# About this task
Write out again only the lines that run from the start of the entries to the line containing "LUX pin SDA: B13 -> B10", both included.

# Change detection outputs
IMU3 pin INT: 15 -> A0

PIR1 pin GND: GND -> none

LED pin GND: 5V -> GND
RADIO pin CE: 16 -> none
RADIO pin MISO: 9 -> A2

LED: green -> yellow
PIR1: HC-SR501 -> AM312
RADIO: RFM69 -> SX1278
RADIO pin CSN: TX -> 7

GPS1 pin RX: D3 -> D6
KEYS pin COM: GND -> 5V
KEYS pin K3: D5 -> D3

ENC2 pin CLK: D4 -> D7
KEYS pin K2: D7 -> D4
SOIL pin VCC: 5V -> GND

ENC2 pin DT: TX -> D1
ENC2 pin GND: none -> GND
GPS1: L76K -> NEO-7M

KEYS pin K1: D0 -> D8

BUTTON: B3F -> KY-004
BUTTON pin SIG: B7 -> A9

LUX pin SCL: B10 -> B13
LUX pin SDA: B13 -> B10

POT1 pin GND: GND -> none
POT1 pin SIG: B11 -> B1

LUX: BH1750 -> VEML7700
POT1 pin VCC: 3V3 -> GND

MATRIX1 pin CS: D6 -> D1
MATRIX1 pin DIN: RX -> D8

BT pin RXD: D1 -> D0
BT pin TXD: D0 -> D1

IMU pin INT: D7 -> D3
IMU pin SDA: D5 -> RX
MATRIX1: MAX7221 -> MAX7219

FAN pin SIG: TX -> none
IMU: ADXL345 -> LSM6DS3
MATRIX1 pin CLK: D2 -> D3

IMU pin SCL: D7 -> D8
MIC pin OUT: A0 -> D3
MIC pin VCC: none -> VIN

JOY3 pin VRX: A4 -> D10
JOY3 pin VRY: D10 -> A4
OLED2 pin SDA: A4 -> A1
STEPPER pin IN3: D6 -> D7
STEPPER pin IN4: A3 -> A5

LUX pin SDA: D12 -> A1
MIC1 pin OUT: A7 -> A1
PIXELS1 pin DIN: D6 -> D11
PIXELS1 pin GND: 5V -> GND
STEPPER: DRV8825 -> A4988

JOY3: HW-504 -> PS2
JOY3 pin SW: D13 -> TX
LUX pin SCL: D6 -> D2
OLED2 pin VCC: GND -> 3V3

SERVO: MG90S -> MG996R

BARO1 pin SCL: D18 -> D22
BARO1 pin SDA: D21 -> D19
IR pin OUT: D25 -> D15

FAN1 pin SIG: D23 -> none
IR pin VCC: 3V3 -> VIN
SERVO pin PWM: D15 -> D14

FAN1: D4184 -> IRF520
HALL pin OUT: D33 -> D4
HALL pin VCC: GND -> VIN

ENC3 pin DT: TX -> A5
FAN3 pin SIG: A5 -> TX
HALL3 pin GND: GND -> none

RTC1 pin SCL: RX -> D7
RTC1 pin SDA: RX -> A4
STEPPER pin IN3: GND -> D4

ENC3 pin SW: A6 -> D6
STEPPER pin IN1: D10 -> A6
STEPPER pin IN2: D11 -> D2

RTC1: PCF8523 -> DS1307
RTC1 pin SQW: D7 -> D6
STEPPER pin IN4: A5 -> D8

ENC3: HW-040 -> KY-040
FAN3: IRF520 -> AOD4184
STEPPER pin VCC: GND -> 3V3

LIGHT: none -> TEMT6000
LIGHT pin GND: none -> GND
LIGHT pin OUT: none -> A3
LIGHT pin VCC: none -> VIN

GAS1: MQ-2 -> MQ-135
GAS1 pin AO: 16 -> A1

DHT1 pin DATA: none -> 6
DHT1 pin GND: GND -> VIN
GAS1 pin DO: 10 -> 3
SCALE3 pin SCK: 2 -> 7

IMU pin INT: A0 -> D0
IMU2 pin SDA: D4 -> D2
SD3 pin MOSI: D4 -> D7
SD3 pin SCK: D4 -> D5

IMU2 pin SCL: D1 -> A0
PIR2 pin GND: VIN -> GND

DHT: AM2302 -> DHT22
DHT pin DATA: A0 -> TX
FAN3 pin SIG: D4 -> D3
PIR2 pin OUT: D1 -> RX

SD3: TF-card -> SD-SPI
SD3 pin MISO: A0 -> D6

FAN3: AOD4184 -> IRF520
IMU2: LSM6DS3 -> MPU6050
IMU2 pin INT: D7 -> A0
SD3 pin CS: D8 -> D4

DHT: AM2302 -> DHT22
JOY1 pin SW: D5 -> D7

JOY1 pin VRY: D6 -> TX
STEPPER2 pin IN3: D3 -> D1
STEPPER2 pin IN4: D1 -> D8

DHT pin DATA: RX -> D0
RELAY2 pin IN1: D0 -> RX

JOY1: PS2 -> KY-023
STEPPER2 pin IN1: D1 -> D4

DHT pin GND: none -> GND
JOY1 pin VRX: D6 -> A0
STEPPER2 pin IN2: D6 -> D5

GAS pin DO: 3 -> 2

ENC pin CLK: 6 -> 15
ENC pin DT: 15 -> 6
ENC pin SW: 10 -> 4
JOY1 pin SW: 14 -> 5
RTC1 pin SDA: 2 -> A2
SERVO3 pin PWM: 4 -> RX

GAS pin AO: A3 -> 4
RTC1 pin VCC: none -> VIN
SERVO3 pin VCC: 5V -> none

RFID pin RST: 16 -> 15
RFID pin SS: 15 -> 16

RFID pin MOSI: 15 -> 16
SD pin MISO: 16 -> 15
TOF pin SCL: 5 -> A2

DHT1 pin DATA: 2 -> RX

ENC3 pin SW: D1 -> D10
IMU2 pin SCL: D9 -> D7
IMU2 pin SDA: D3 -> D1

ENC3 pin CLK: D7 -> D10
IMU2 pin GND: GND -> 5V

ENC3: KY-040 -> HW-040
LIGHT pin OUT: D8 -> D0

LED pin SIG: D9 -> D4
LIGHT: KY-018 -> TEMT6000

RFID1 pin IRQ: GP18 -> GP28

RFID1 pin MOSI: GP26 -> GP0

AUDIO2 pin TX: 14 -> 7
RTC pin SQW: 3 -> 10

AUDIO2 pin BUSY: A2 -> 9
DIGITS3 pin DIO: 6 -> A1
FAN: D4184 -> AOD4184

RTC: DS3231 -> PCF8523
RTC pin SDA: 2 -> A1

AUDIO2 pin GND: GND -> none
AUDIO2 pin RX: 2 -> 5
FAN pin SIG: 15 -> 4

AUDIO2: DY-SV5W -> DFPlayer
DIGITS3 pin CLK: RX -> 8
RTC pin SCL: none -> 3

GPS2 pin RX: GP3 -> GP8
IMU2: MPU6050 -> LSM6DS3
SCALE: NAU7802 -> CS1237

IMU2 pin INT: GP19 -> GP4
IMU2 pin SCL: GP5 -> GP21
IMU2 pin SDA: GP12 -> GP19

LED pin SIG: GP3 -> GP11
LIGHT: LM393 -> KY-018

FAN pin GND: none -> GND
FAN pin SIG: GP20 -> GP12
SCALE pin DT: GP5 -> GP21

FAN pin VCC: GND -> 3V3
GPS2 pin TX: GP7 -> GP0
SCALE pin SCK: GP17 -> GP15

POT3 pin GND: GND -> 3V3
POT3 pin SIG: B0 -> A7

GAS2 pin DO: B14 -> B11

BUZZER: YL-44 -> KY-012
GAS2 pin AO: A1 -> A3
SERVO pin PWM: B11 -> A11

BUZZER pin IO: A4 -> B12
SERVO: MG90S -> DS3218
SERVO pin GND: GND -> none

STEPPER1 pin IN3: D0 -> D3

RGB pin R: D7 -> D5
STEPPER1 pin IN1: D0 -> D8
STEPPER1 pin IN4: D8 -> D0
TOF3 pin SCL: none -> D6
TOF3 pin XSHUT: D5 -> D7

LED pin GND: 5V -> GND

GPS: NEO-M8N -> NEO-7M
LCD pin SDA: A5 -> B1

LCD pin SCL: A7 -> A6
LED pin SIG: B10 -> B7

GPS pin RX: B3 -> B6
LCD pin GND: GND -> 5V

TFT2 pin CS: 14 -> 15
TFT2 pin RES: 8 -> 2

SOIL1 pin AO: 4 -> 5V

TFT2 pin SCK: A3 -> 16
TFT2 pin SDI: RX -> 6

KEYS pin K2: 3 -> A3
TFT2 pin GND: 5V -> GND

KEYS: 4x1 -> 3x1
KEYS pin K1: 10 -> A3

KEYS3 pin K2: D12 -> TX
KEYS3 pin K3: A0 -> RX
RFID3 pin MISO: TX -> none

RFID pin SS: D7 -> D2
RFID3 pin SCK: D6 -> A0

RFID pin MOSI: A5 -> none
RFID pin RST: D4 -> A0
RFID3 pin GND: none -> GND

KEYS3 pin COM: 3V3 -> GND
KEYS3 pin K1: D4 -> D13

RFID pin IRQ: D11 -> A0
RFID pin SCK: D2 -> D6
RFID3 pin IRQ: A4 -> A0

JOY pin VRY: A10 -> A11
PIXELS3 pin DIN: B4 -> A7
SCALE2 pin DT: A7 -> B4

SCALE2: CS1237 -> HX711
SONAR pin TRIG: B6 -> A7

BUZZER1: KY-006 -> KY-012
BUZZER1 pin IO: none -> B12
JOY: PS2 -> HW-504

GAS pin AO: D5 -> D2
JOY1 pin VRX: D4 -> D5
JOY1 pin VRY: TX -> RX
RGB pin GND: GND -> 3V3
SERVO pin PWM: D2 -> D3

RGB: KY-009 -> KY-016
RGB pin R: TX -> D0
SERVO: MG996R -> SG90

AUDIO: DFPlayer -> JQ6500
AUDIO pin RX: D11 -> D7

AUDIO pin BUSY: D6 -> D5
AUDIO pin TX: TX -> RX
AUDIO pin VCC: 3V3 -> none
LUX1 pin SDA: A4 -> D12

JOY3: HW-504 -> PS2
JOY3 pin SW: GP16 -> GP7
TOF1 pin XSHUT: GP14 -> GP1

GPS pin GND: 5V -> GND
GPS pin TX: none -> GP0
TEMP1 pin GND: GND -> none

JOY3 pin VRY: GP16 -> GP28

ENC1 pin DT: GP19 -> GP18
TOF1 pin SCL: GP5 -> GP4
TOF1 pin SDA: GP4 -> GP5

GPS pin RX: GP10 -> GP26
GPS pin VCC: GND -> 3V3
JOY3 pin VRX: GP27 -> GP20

# Response to the exercise
IMU3 pin INT: 15 -> A0

PIR1 pin GND: GND -> none

LED pin GND: 5V -> GND
RADIO pin CE: 16 -> none
RADIO pin MISO: 9 -> A2

LED: green -> yellow
PIR1: HC-SR501 -> AM312
RADIO: RFM69 -> SX1278
RADIO pin CSN: TX -> 7

GPS1 pin RX: D3 -> D6
KEYS pin COM: GND -> 5V
KEYS pin K3: D5 -> D3

ENC2 pin CLK: D4 -> D7
KEYS pin K2: D7 -> D4
SOIL pin VCC: 5V -> GND

ENC2 pin DT: TX -> D1
ENC2 pin GND: none -> GND
GPS1: L76K -> NEO-7M

KEYS pin K1: D0 -> D8

BUTTON: B3F -> KY-004
BUTTON pin SIG: B7 -> A9

LUX pin SCL: B10 -> B13
LUX pin SDA: B13 -> B10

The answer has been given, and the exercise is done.